*Provided information*.
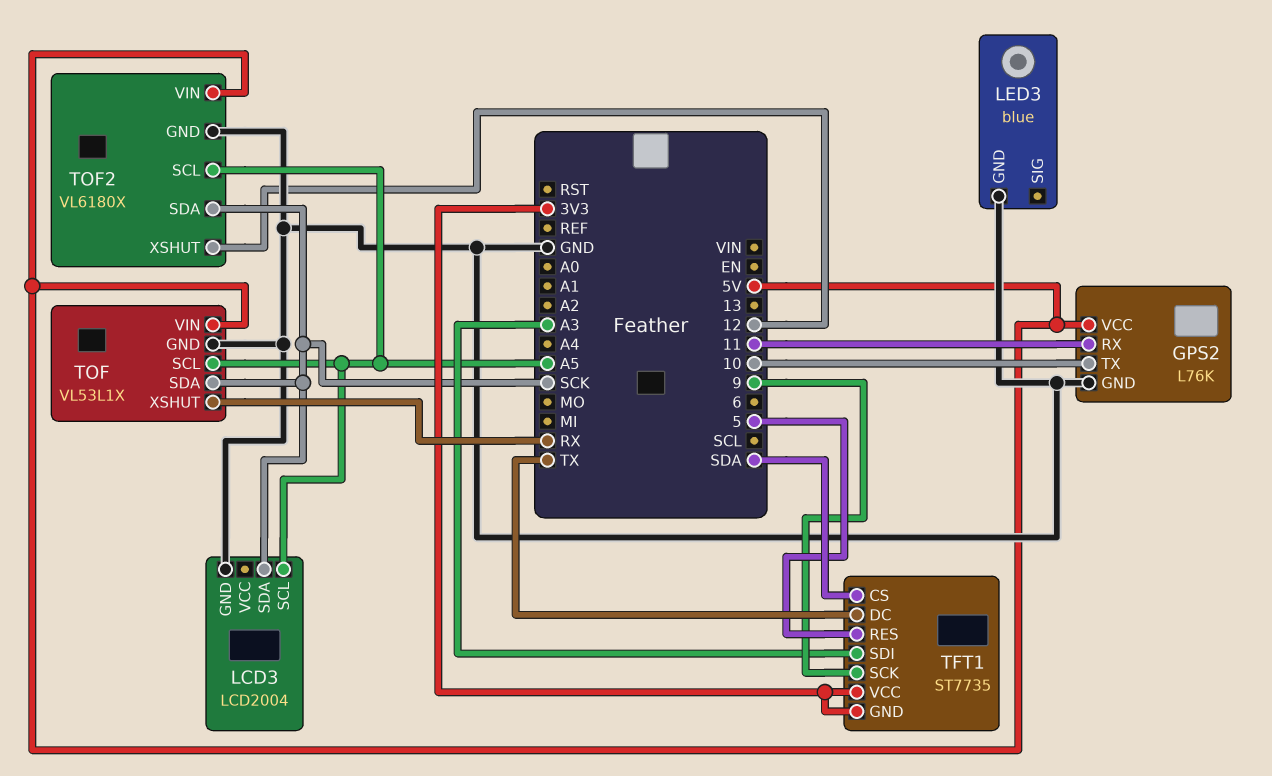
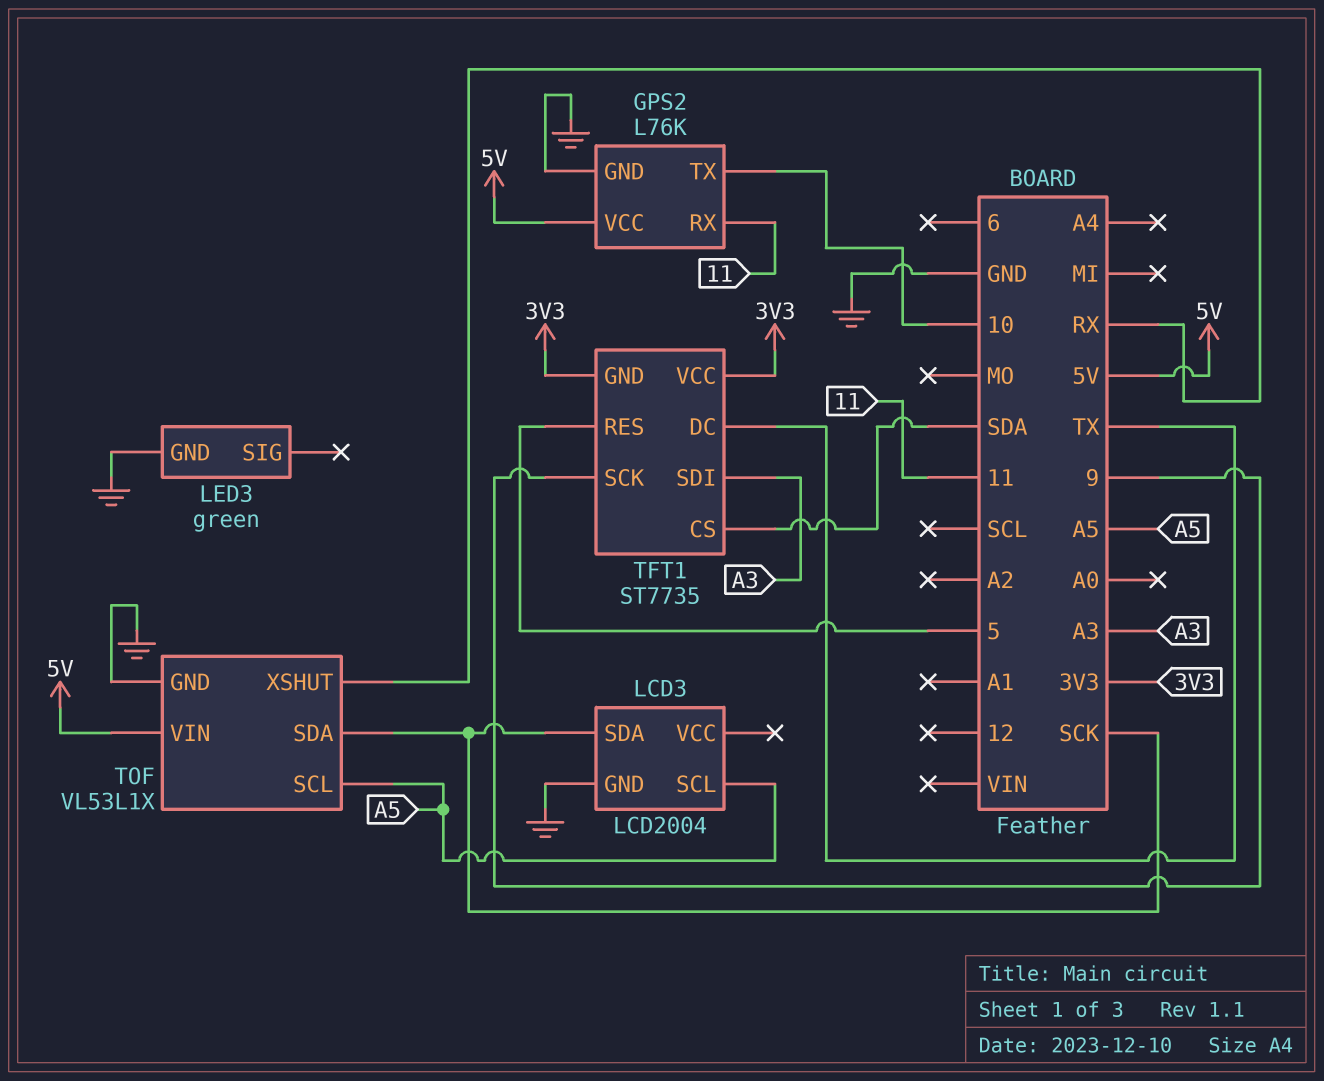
LED3: blue -> green
TOF2: VL6180X -> none
TOF2 pin GND: GND -> none
TOF2 pin SCL: A5 -> none
TOF2 pin SDA: SCK -> none
TOF2 pin VIN: 5V -> none
TOF2 pin XSHUT: 12 -> none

*Exercise description*. With the pictures removed, set down every line of the listing above exactly.

*Reply to the task*.
LED3: blue -> green
TOF2: VL6180X -> none
TOF2 pin GND: GND -> none
TOF2 pin SCL: A5 -> none
TOF2 pin SDA: SCK -> none
TOF2 pin VIN: 5V -> none
TOF2 pin XSHUT: 12 -> none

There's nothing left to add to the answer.